● **Work request**
Look below for the line containing "orange jar: 2 -> 0"; from there through the line containing "white plate: 3 -> 1", both lines included, please set down each line exactly and nothing else.

[Opening Record set section]

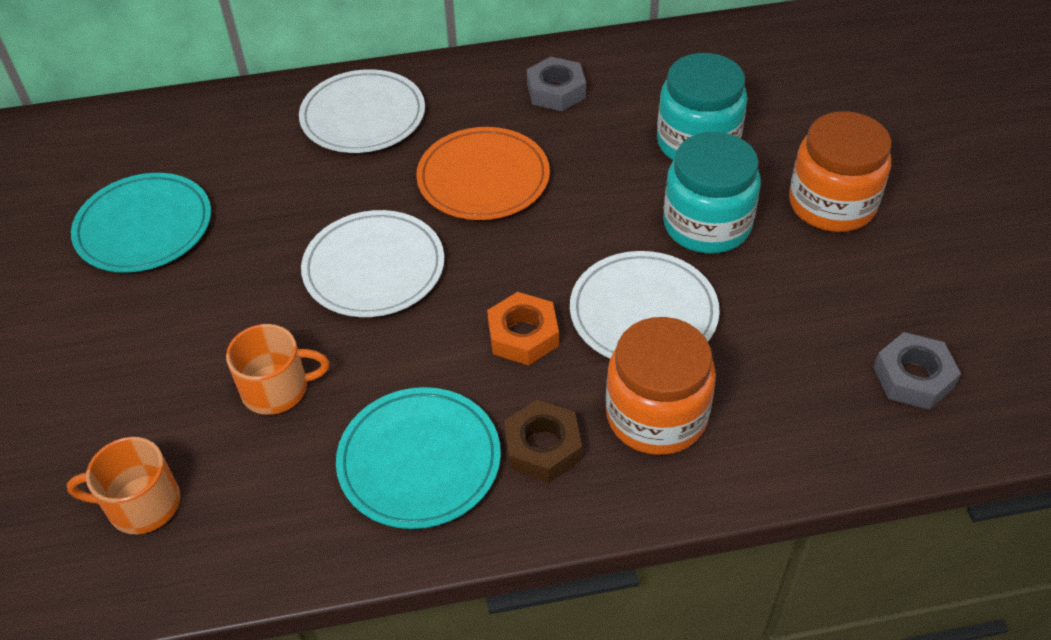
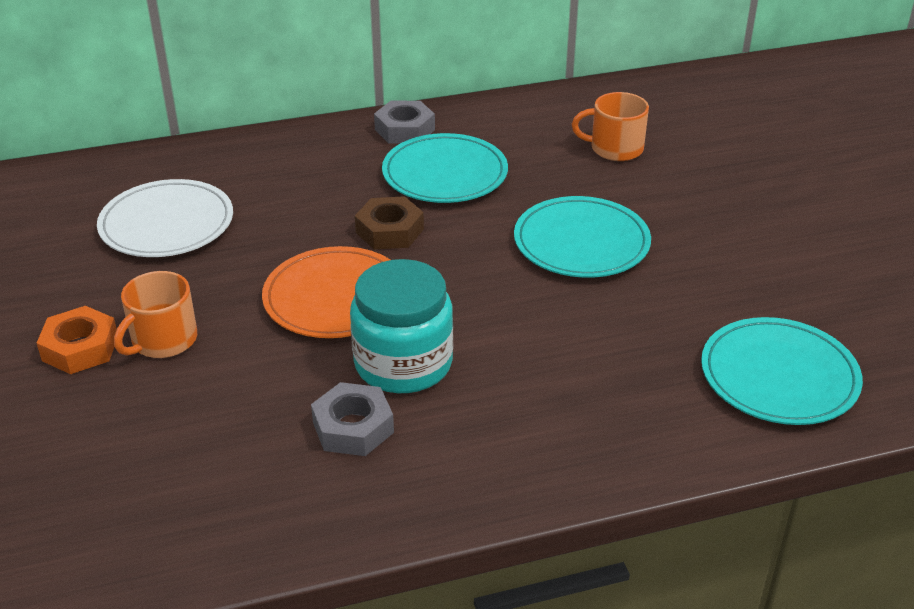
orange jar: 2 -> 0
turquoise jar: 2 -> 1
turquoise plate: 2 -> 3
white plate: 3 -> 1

[Closing Record set section]
[Opening Record set section]

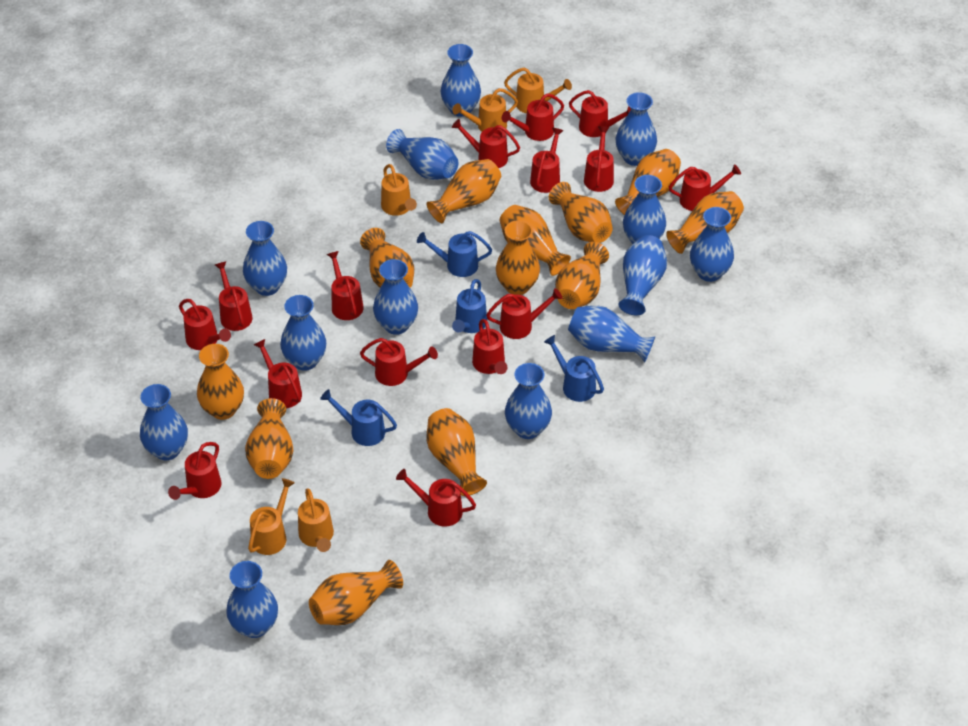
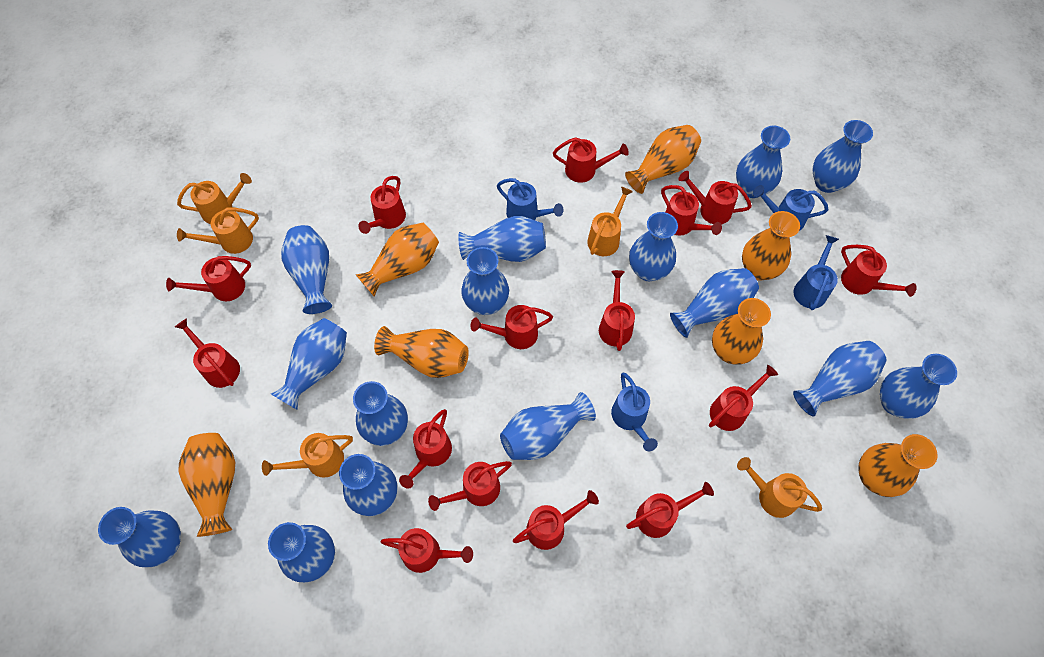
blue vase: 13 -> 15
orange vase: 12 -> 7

[Closing Record set section]
[Opening Record set section]

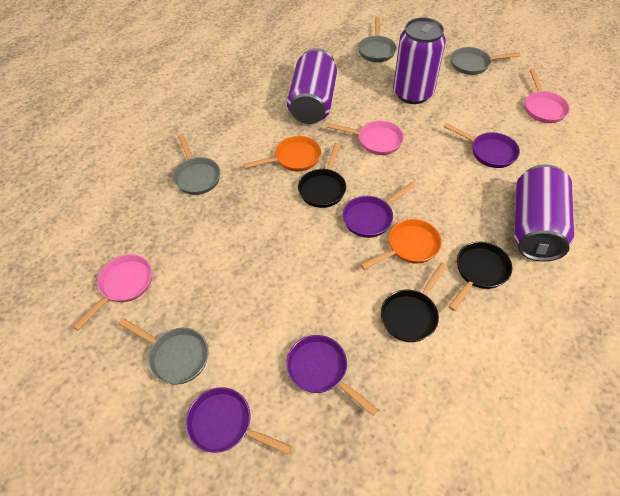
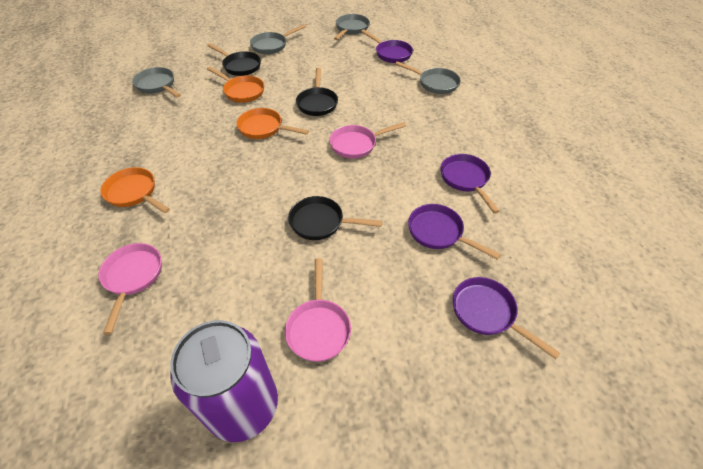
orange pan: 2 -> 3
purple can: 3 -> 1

[Closing Record set section]

● **Written answer**
orange jar: 2 -> 0
turquoise jar: 2 -> 1
turquoise plate: 2 -> 3
white plate: 3 -> 1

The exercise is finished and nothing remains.